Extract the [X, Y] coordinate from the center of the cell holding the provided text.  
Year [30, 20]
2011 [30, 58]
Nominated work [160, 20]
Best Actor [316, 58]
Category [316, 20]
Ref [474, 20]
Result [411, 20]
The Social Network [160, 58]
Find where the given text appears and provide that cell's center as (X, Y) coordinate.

■ ■ ■ ■ ■ ■ ■

§ **GIVEN EXERCISE**:
Copy out every one of the rows above word for word, keeping each line as it stands.

§ **SOLUTION TO THE PROBLEM**:
Extract the [X, Y] coordinate from the center of the cell holding the provided text.  
Year [30, 20]
2011 [30, 58]
Nominated work [160, 20]
Best Actor [316, 58]
Category [316, 20]
Ref [474, 20]
Result [411, 20]
The Social Network [160, 58]
Find where the given text appears and provide that cell's center as (X, Y) coordinate.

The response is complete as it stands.